(Stored data)
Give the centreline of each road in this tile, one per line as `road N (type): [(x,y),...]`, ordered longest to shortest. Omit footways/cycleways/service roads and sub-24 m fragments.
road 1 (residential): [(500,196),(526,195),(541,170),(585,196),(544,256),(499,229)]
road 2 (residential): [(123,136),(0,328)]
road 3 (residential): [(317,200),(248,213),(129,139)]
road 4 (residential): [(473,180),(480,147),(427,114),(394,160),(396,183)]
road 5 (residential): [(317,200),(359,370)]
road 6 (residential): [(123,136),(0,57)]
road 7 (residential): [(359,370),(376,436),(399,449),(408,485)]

WORK TASK
Type out the records above again, exactly the same.

TASK RESULT
Give the centreline of each road in this tile, one per line as `road N (type): [(x,y),...]`, ordered longest to shortest. Omit footways/cycleways/service roads and sub-24 m fragments.
road 1 (residential): [(500,196),(526,195),(541,170),(585,196),(544,256),(499,229)]
road 2 (residential): [(123,136),(0,328)]
road 3 (residential): [(317,200),(248,213),(129,139)]
road 4 (residential): [(473,180),(480,147),(427,114),(394,160),(396,183)]
road 5 (residential): [(317,200),(359,370)]
road 6 (residential): [(123,136),(0,57)]
road 7 (residential): [(359,370),(376,436),(399,449),(408,485)]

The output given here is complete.